What to do:
Tally the lines below that contain the string "appoggiatura". Reply with the number alone.

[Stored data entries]
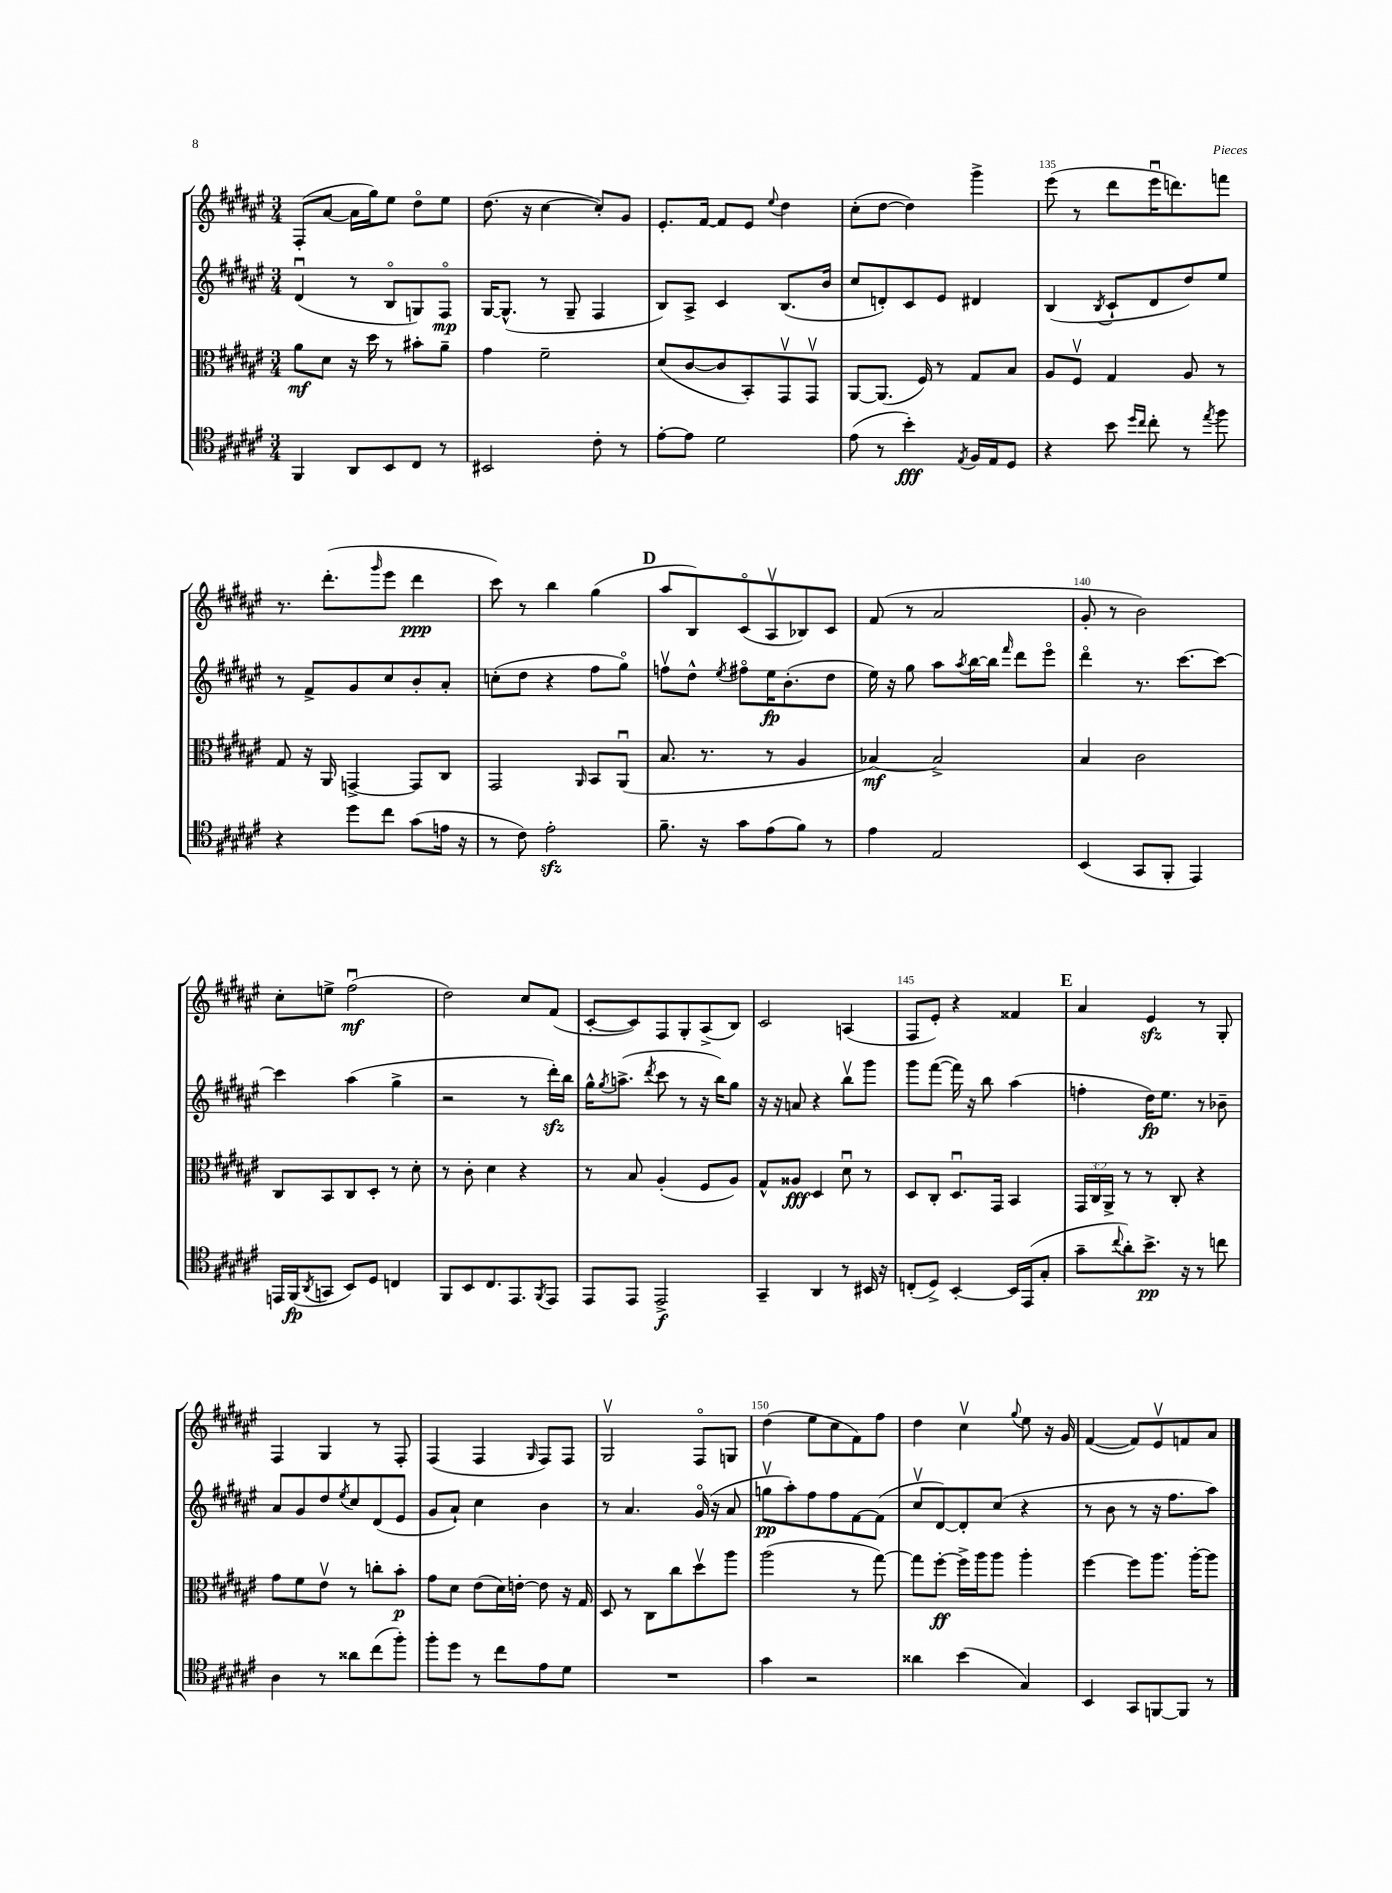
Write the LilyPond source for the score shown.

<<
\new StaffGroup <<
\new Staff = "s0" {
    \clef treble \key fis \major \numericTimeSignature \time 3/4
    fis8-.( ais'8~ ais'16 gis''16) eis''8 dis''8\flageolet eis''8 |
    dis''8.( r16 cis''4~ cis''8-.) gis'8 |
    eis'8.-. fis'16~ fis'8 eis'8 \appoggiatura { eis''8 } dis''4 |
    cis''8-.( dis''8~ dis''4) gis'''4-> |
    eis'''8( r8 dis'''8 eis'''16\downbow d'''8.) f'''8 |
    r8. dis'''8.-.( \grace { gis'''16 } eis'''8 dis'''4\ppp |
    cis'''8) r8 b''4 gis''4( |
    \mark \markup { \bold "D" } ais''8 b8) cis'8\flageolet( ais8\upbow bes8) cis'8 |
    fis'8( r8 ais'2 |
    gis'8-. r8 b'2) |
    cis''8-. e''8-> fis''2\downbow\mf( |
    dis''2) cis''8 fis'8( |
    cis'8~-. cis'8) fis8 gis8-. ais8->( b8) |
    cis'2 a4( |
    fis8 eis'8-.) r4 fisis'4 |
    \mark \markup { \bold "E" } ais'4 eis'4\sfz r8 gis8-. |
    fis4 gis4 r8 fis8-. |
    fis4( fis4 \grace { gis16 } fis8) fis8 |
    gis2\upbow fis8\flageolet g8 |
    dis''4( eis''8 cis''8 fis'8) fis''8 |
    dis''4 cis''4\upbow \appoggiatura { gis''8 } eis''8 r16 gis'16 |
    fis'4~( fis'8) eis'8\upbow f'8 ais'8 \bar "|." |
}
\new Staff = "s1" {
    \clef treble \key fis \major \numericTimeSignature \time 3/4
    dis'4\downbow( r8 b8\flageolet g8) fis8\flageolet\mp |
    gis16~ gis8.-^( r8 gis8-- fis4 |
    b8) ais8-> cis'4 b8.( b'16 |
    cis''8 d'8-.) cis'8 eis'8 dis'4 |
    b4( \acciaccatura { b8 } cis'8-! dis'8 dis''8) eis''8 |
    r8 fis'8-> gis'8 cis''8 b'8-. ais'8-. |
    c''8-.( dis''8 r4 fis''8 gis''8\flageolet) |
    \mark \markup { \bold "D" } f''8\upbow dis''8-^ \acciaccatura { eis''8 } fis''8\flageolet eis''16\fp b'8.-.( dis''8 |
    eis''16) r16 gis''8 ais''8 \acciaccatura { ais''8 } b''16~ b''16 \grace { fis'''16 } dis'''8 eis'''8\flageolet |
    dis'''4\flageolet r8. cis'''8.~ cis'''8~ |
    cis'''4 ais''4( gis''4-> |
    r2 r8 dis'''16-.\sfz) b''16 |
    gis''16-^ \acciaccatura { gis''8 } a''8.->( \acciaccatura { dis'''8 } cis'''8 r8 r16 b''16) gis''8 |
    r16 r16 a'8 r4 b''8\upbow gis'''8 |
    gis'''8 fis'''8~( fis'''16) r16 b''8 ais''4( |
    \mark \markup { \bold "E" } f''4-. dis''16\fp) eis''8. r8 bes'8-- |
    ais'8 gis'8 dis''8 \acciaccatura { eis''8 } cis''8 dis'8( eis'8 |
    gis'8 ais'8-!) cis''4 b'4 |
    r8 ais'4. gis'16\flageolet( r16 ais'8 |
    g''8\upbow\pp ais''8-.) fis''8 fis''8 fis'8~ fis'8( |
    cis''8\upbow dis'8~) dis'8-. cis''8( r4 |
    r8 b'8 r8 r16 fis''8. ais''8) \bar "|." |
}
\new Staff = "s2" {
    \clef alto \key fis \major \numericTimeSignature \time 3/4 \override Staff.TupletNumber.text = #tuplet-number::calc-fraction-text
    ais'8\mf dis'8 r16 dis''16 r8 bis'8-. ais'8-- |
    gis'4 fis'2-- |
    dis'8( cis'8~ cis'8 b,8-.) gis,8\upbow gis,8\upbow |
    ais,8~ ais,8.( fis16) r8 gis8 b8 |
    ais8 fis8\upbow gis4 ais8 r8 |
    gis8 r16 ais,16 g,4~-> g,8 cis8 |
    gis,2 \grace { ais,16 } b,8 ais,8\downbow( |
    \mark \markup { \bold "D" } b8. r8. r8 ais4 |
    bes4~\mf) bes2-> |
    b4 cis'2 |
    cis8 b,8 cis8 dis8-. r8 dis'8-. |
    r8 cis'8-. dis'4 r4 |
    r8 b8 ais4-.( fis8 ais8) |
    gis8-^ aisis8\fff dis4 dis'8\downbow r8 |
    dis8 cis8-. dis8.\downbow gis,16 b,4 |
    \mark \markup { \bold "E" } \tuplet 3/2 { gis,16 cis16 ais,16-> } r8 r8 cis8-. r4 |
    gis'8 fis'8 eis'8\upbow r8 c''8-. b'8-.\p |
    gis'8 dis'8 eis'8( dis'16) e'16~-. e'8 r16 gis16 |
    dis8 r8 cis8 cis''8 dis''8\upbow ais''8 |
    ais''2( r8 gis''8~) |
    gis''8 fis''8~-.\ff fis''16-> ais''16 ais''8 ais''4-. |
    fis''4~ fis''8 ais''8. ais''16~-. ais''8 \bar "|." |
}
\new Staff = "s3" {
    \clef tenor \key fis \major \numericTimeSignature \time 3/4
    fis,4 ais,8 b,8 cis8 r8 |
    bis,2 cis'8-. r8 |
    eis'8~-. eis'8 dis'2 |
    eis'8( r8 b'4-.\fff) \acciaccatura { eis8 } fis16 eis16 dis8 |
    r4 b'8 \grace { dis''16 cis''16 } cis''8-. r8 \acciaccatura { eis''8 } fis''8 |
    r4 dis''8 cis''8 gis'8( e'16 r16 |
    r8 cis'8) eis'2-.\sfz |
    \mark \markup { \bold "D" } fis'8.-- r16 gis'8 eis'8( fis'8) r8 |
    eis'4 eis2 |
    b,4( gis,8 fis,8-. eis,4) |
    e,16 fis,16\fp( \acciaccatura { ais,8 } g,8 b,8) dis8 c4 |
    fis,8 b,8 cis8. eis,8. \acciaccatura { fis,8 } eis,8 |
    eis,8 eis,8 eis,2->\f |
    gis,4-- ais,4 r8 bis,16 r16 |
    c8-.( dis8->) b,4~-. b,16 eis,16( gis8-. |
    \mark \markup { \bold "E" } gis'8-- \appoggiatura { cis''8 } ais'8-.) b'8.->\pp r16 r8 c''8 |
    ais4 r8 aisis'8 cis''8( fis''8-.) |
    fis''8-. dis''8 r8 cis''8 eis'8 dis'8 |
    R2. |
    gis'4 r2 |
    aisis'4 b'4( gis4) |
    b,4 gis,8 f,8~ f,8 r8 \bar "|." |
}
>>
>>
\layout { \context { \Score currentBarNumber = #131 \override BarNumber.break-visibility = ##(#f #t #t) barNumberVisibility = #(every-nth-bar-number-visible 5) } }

Final result:
3